* **What is expected**: Only the lines from the one with "(251, 234) = (526, 194): green" onward are wanted, through the last line of the entries, set down exactly.

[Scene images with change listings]
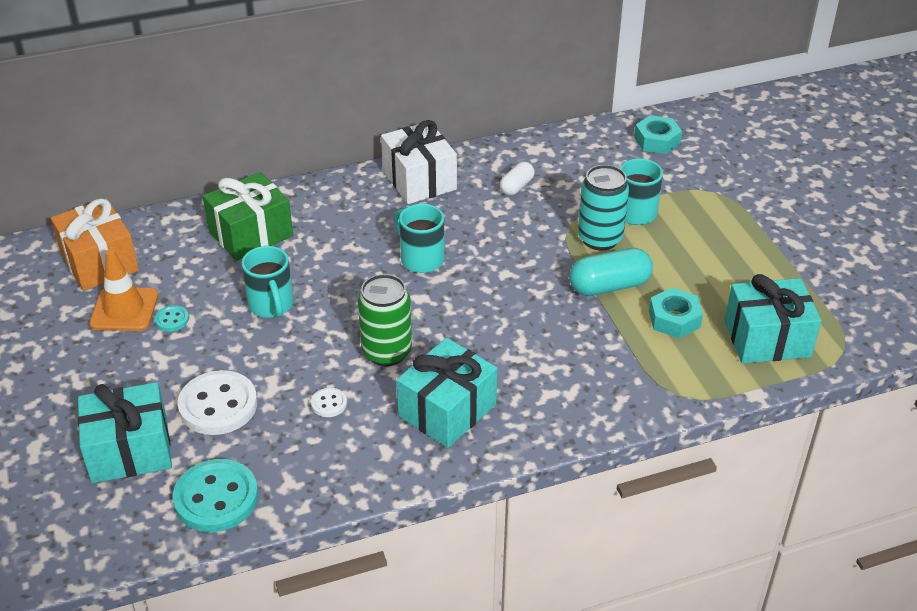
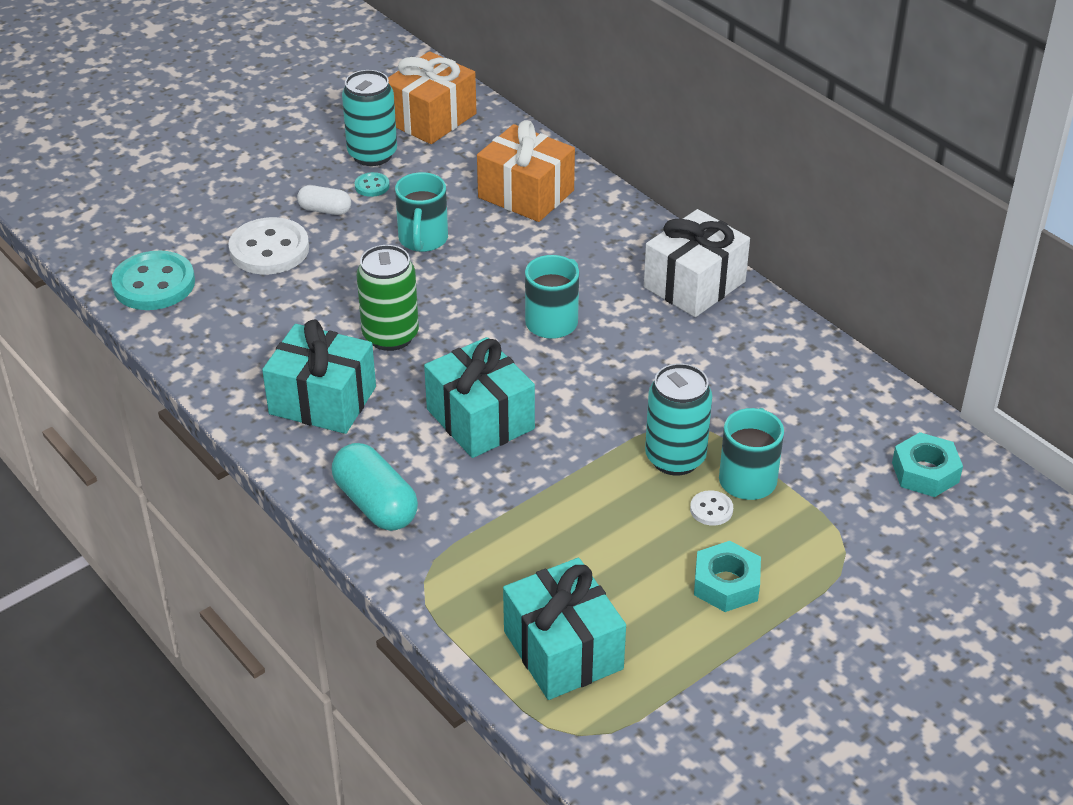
camera: 70 degrees right, 0 degrees up
(124, 309) = (372, 154): orange traffic cone -> turquoise can
(130, 450) = (194, 217): turquoise gift -> turquoise gift (480, 419)
(251, 234) = (526, 194): green gift -> orange gift
(271, 305) = (423, 240): turquoise mug -> turquoise mug turned 45 degrees counterclockwise
(329, 404) = (299, 317): white button -> white button (711, 509)
(516, 186) = (733, 364): white capsule -> white capsule (325, 210)
(609, 286) = (588, 484): turquoise capsule -> turquoise capsule (376, 504)
(674, 319) = (557, 554): turquoise nut -> turquoise nut (726, 584)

* **Response to this exercise**:
(251, 234) = (526, 194): green gift -> orange gift
(271, 305) = (423, 240): turquoise mug -> turquoise mug turned 45 degrees counterclockwise
(329, 404) = (299, 317): white button -> white button (711, 509)
(516, 186) = (733, 364): white capsule -> white capsule (325, 210)
(609, 286) = (588, 484): turquoise capsule -> turquoise capsule (376, 504)
(674, 319) = (557, 554): turquoise nut -> turquoise nut (726, 584)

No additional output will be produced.